What this task involves> Search the records for "plus" and copy each line that holds it.

Version difference data>
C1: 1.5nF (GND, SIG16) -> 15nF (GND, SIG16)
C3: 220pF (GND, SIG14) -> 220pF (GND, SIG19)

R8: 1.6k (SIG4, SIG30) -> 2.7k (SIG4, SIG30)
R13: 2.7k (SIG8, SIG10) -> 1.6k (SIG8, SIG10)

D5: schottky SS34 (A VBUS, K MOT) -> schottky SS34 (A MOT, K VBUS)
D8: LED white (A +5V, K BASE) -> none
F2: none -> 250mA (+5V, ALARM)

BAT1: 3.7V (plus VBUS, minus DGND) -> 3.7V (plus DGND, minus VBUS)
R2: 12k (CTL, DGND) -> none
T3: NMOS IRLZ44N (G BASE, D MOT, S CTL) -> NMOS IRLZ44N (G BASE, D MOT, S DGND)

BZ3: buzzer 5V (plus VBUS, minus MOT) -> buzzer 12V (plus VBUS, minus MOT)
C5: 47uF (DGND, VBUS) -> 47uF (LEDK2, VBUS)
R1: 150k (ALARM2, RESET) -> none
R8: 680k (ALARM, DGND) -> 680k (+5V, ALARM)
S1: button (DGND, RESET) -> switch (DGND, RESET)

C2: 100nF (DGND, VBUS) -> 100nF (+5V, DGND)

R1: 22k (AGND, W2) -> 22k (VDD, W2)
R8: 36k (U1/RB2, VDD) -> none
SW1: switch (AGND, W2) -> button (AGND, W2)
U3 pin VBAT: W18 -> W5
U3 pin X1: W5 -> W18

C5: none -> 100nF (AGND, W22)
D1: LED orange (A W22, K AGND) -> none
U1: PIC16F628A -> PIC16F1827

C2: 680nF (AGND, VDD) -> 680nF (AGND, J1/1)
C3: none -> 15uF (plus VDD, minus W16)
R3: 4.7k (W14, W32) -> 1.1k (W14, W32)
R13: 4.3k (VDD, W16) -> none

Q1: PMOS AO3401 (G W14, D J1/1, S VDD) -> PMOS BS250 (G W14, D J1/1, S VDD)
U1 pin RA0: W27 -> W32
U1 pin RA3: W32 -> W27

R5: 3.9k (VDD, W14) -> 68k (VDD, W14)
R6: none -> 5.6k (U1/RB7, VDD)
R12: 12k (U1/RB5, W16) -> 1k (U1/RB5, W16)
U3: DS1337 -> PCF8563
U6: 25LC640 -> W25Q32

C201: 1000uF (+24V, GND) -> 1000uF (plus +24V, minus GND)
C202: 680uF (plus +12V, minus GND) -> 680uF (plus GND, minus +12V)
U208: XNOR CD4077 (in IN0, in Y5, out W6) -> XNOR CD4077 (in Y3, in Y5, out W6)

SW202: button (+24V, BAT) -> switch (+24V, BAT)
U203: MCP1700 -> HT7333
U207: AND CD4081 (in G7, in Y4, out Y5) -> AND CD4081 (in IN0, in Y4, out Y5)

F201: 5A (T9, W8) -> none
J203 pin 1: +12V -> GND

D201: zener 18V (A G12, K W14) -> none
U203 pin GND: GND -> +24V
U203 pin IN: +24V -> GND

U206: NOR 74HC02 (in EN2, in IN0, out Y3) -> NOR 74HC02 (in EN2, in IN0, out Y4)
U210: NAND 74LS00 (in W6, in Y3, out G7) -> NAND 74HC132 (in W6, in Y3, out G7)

Solution for this exercise>
BAT1: 3.7V (plus VBUS, minus DGND) -> 3.7V (plus DGND, minus VBUS)
BZ3: buzzer 5V (plus VBUS, minus MOT) -> buzzer 12V (plus VBUS, minus MOT)
C3: none -> 15uF (plus VDD, minus W16)
C201: 1000uF (+24V, GND) -> 1000uF (plus +24V, minus GND)
C202: 680uF (plus +12V, minus GND) -> 680uF (plus GND, minus +12V)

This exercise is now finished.